### Instructions for the task
Wherever the line that contains "black cross: (59, 33) -> (28, 49), moved" falls, repeat it and the lines after it exactly until the records end, without any pictures.

Excerpted data START

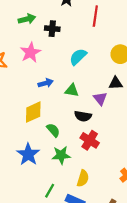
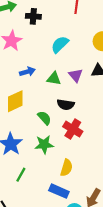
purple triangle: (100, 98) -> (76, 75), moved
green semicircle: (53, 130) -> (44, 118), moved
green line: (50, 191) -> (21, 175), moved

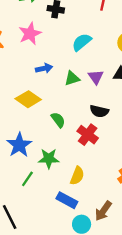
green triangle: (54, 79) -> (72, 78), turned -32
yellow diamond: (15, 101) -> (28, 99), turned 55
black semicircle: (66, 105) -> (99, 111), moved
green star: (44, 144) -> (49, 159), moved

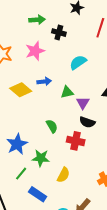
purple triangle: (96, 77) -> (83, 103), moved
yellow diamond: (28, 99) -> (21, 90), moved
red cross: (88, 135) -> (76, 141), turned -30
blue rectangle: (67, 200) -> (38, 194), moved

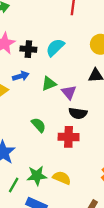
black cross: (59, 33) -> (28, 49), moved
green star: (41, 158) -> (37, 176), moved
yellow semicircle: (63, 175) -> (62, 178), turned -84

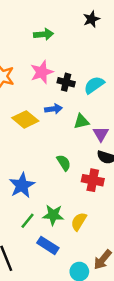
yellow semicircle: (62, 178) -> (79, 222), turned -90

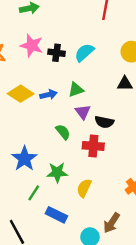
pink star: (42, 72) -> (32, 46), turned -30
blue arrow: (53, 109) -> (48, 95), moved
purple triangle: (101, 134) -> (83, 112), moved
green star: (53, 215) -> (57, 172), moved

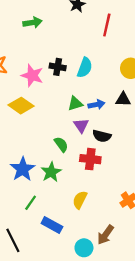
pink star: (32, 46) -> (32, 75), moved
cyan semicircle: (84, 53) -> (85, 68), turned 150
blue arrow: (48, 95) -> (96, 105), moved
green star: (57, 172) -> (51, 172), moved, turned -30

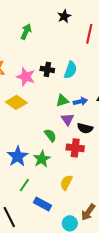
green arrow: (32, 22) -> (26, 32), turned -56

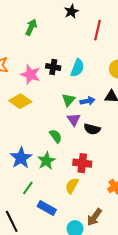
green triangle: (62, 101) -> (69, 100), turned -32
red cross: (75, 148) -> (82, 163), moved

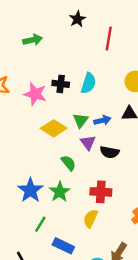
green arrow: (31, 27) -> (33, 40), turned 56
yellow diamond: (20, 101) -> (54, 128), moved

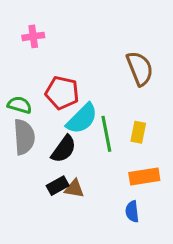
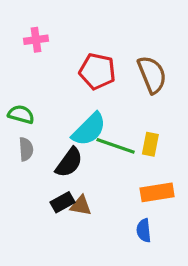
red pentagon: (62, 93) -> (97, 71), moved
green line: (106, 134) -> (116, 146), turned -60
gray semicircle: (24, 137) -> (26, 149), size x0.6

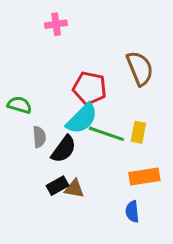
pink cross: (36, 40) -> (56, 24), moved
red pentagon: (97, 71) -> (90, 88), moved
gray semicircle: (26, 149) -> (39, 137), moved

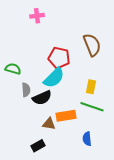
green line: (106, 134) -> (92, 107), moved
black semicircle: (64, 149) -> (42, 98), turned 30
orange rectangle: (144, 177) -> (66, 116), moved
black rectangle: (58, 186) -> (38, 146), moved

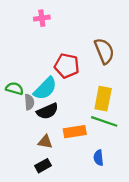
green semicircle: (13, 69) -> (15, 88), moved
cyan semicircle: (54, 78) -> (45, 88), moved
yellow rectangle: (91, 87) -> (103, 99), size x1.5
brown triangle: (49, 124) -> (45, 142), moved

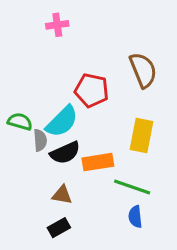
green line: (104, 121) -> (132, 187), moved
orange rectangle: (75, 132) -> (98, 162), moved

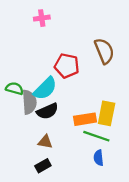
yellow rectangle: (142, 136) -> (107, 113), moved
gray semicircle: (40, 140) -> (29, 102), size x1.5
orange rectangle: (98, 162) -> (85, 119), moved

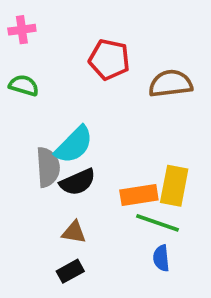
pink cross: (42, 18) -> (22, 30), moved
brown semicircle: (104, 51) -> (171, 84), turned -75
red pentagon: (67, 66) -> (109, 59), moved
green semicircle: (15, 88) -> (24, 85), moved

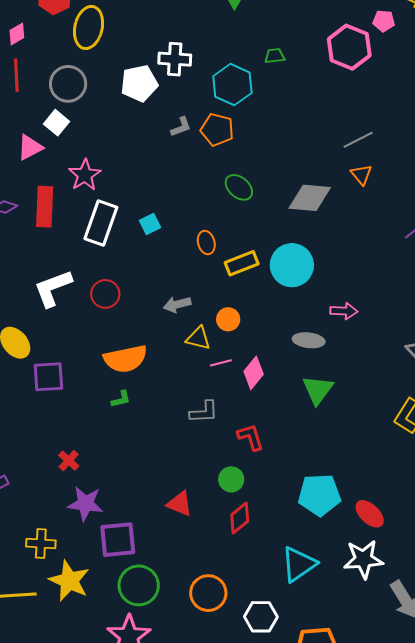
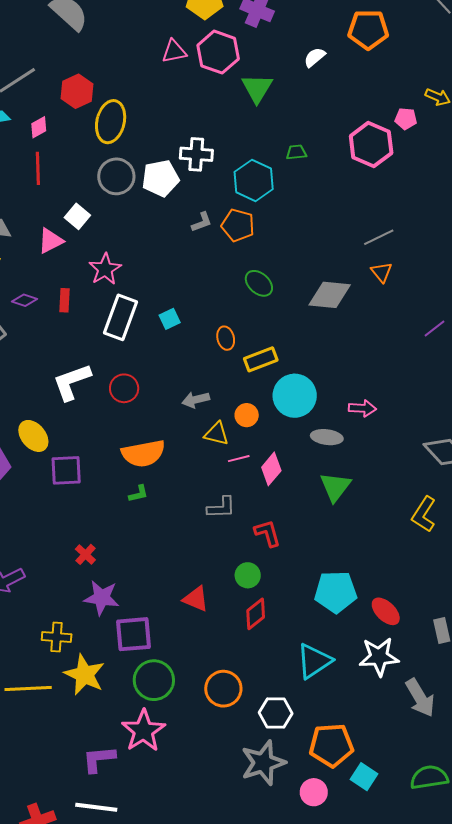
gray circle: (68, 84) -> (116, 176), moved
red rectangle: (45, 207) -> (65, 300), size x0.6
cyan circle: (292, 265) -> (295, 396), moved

Excerpted data END

### Answer space
black cross: (59, 33) -> (28, 49), moved
green star: (41, 158) -> (37, 176), moved
yellow semicircle: (63, 175) -> (62, 178), turned -84

yellow semicircle: (62, 178) -> (79, 222), turned -90

pink star: (42, 72) -> (32, 46), turned -30
blue arrow: (53, 109) -> (48, 95), moved
purple triangle: (101, 134) -> (83, 112), moved
green star: (53, 215) -> (57, 172), moved

pink star: (32, 46) -> (32, 75), moved
cyan semicircle: (84, 53) -> (85, 68), turned 150
blue arrow: (48, 95) -> (96, 105), moved
green star: (57, 172) -> (51, 172), moved, turned -30

green arrow: (32, 22) -> (26, 32), turned -56

green triangle: (62, 101) -> (69, 100), turned -32
red cross: (75, 148) -> (82, 163), moved

green arrow: (31, 27) -> (33, 40), turned 56
yellow diamond: (20, 101) -> (54, 128), moved

red pentagon: (62, 93) -> (97, 71), moved
green line: (106, 134) -> (116, 146), turned -60
gray semicircle: (24, 137) -> (26, 149), size x0.6

pink cross: (36, 40) -> (56, 24), moved
red pentagon: (97, 71) -> (90, 88), moved
gray semicircle: (26, 149) -> (39, 137), moved

green line: (106, 134) -> (92, 107), moved
black semicircle: (64, 149) -> (42, 98), turned 30
orange rectangle: (144, 177) -> (66, 116), moved
black rectangle: (58, 186) -> (38, 146), moved

green semicircle: (13, 69) -> (15, 88), moved
cyan semicircle: (54, 78) -> (45, 88), moved
yellow rectangle: (91, 87) -> (103, 99), size x1.5
brown triangle: (49, 124) -> (45, 142), moved

green line: (104, 121) -> (132, 187), moved
orange rectangle: (75, 132) -> (98, 162), moved

yellow rectangle: (142, 136) -> (107, 113), moved
gray semicircle: (40, 140) -> (29, 102), size x1.5
orange rectangle: (98, 162) -> (85, 119), moved

pink cross: (42, 18) -> (22, 30), moved
brown semicircle: (104, 51) -> (171, 84), turned -75
red pentagon: (67, 66) -> (109, 59), moved
green semicircle: (15, 88) -> (24, 85), moved

gray circle: (68, 84) -> (116, 176), moved
red rectangle: (45, 207) -> (65, 300), size x0.6
cyan circle: (292, 265) -> (295, 396), moved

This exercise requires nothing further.